Start of Dataset excerpts
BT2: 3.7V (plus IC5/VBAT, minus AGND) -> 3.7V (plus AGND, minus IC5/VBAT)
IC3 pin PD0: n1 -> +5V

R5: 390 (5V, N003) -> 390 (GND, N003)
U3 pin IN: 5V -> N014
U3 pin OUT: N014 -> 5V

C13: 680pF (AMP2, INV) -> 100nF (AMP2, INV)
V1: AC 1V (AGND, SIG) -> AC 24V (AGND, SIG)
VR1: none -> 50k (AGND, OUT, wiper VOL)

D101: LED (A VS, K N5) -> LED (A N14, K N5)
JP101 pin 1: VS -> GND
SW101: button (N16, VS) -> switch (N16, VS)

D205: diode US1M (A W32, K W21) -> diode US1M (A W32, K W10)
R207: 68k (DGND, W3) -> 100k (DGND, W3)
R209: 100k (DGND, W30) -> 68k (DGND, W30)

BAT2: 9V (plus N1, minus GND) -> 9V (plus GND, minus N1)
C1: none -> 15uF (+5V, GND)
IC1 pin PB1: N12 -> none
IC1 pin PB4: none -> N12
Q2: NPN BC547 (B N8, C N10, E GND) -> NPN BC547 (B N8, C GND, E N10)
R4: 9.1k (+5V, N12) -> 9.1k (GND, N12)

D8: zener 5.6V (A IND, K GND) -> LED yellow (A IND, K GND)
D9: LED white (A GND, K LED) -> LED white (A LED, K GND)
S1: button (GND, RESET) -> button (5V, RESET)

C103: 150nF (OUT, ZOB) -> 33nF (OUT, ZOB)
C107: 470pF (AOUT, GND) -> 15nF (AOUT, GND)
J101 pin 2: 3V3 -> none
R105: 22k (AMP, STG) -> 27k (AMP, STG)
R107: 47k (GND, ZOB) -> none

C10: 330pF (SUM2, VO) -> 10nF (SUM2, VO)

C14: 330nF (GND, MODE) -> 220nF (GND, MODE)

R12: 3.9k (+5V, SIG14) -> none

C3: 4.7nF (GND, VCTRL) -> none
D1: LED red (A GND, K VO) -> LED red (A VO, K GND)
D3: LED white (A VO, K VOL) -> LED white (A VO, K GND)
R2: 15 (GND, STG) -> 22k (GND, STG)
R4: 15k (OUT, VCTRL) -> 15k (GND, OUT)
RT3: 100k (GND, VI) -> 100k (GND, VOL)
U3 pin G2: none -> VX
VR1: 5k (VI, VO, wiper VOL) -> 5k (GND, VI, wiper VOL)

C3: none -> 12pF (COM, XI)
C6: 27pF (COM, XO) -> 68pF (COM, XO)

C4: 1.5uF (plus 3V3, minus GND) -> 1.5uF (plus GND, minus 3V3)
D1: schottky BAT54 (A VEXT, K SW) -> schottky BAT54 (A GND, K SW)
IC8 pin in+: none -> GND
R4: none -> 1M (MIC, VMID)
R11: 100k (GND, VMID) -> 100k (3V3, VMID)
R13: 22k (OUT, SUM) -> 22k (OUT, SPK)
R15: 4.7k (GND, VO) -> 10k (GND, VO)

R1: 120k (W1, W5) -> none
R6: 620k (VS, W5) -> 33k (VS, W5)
End of Dataset excerpts
[Work required]:
A faithful retyping of every entry above is the task.

[Response area]:
BT2: 3.7V (plus IC5/VBAT, minus AGND) -> 3.7V (plus AGND, minus IC5/VBAT)
IC3 pin PD0: n1 -> +5V

R5: 390 (5V, N003) -> 390 (GND, N003)
U3 pin IN: 5V -> N014
U3 pin OUT: N014 -> 5V

C13: 680pF (AMP2, INV) -> 100nF (AMP2, INV)
V1: AC 1V (AGND, SIG) -> AC 24V (AGND, SIG)
VR1: none -> 50k (AGND, OUT, wiper VOL)

D101: LED (A VS, K N5) -> LED (A N14, K N5)
JP101 pin 1: VS -> GND
SW101: button (N16, VS) -> switch (N16, VS)

D205: diode US1M (A W32, K W21) -> diode US1M (A W32, K W10)
R207: 68k (DGND, W3) -> 100k (DGND, W3)
R209: 100k (DGND, W30) -> 68k (DGND, W30)

BAT2: 9V (plus N1, minus GND) -> 9V (plus GND, minus N1)
C1: none -> 15uF (+5V, GND)
IC1 pin PB1: N12 -> none
IC1 pin PB4: none -> N12
Q2: NPN BC547 (B N8, C N10, E GND) -> NPN BC547 (B N8, C GND, E N10)
R4: 9.1k (+5V, N12) -> 9.1k (GND, N12)

D8: zener 5.6V (A IND, K GND) -> LED yellow (A IND, K GND)
D9: LED white (A GND, K LED) -> LED white (A LED, K GND)
S1: button (GND, RESET) -> button (5V, RESET)

C103: 150nF (OUT, ZOB) -> 33nF (OUT, ZOB)
C107: 470pF (AOUT, GND) -> 15nF (AOUT, GND)
J101 pin 2: 3V3 -> none
R105: 22k (AMP, STG) -> 27k (AMP, STG)
R107: 47k (GND, ZOB) -> none

C10: 330pF (SUM2, VO) -> 10nF (SUM2, VO)

C14: 330nF (GND, MODE) -> 220nF (GND, MODE)

R12: 3.9k (+5V, SIG14) -> none

C3: 4.7nF (GND, VCTRL) -> none
D1: LED red (A GND, K VO) -> LED red (A VO, K GND)
D3: LED white (A VO, K VOL) -> LED white (A VO, K GND)
R2: 15 (GND, STG) -> 22k (GND, STG)
R4: 15k (OUT, VCTRL) -> 15k (GND, OUT)
RT3: 100k (GND, VI) -> 100k (GND, VOL)
U3 pin G2: none -> VX
VR1: 5k (VI, VO, wiper VOL) -> 5k (GND, VI, wiper VOL)

C3: none -> 12pF (COM, XI)
C6: 27pF (COM, XO) -> 68pF (COM, XO)

C4: 1.5uF (plus 3V3, minus GND) -> 1.5uF (plus GND, minus 3V3)
D1: schottky BAT54 (A VEXT, K SW) -> schottky BAT54 (A GND, K SW)
IC8 pin in+: none -> GND
R4: none -> 1M (MIC, VMID)
R11: 100k (GND, VMID) -> 100k (3V3, VMID)
R13: 22k (OUT, SUM) -> 22k (OUT, SPK)
R15: 4.7k (GND, VO) -> 10k (GND, VO)

R1: 120k (W1, W5) -> none
R6: 620k (VS, W5) -> 33k (VS, W5)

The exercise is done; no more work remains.